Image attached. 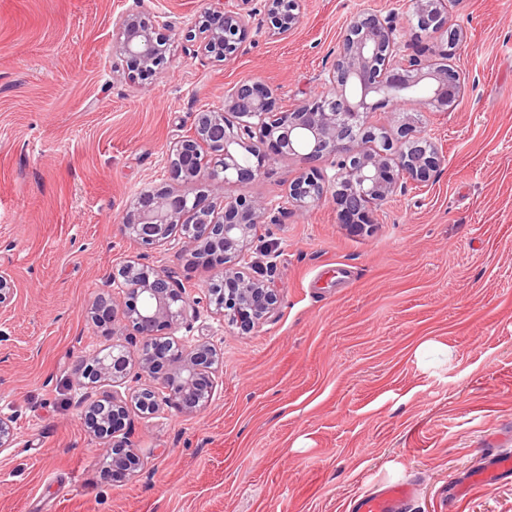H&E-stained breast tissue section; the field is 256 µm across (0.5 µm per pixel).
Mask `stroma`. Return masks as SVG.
<instances>
[{
  "mask_svg": "<svg viewBox=\"0 0 512 512\" xmlns=\"http://www.w3.org/2000/svg\"><path fill=\"white\" fill-rule=\"evenodd\" d=\"M133 3L0 0V265L17 289L4 319L14 344L0 350V416L16 433L0 452V512H347L353 494L405 479L414 512H512V482L448 506L449 474L512 429V0H448L470 89L451 111L413 113L440 168L387 200L369 232L347 229L334 196L289 205L296 157L226 185L284 207L251 248L279 306L247 334L207 311L173 329L220 351L213 397L193 415L131 414L143 466L119 481L77 405L76 372L141 339L122 309L100 326L89 308L133 257L192 298L212 276L180 247L123 232L136 195L202 196L171 176L167 152L239 82L294 106L320 91L352 17L411 14L408 0H304L288 35L255 18L236 57L205 63L188 37L204 0H144L146 18L170 23L169 63L131 79L112 21Z\"/></svg>",
  "mask_w": 512,
  "mask_h": 512,
  "instance_id": "obj_1",
  "label": "stroma"
}]
</instances>
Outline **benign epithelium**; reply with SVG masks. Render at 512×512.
Returning a JSON list of instances; mask_svg holds the SVG:
<instances>
[{"mask_svg":"<svg viewBox=\"0 0 512 512\" xmlns=\"http://www.w3.org/2000/svg\"><path fill=\"white\" fill-rule=\"evenodd\" d=\"M413 23H400L393 14L374 11L354 16L323 79L327 91L301 101L286 111L276 109V94L269 86L243 81L224 96L218 110L194 115L192 132L175 142L168 156L175 177L205 181L220 199L222 211L181 194L143 190L126 214L122 229L145 248L175 242L194 252L202 262L218 267L204 298H190L165 271L127 260L112 278L104 281L92 305V318L111 322L116 304L124 306L126 325L141 337V373L133 374L126 351L94 353L81 359L77 379L89 389L104 382L135 386L127 397L114 393L79 401L87 428L95 436L112 440L106 454L119 478L134 475L140 456L115 434L126 426L129 409L142 415L170 405L185 414L201 410L215 390L217 350L207 342L186 345L161 341L164 326L191 327L200 305L251 331L268 318L279 301L273 281L249 269L248 248L260 224L276 222V205L262 197H228L229 183L254 181L265 163L298 157L302 168L288 185V201L297 207L321 203L327 181L336 184V201L345 222L356 230L374 222L375 212L407 183L422 184L439 165L431 139L419 132L407 136V127L376 133L365 125V115L402 101V95L425 79L435 85L411 98L416 112H448L465 92L466 80L445 62L405 53V43L424 35L459 41L451 28L447 0H410ZM302 0H210L195 22L198 40L192 54L203 61L223 63L236 55L257 16L269 19L272 28L286 35L298 23ZM115 50L127 70L160 75L168 60L161 48L156 23L132 10L113 22ZM381 139L382 149L366 148L368 140ZM333 158L331 179L312 163ZM15 288L9 270L0 267V315L11 313ZM156 378L141 383L142 374ZM16 440L13 421L0 416V450Z\"/></svg>","mask_w":512,"mask_h":512,"instance_id":"obj_1","label":"benign epithelium"}]
</instances>
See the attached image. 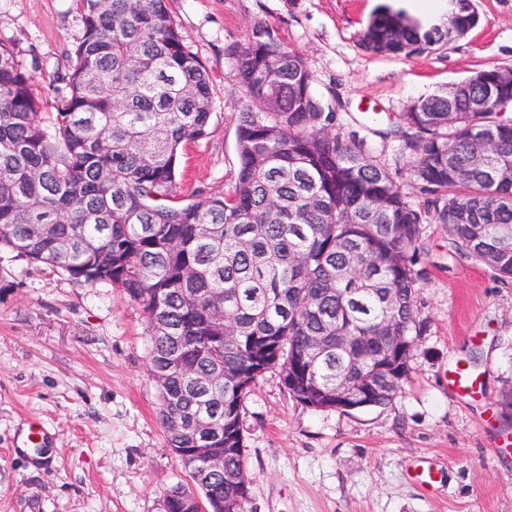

####################

__Instruction__: Show all lines in the entries above where the word "stroma" appears.

__Answer for the task__:
Mask `stroma`. Return masks as SVG.
  "label": "stroma"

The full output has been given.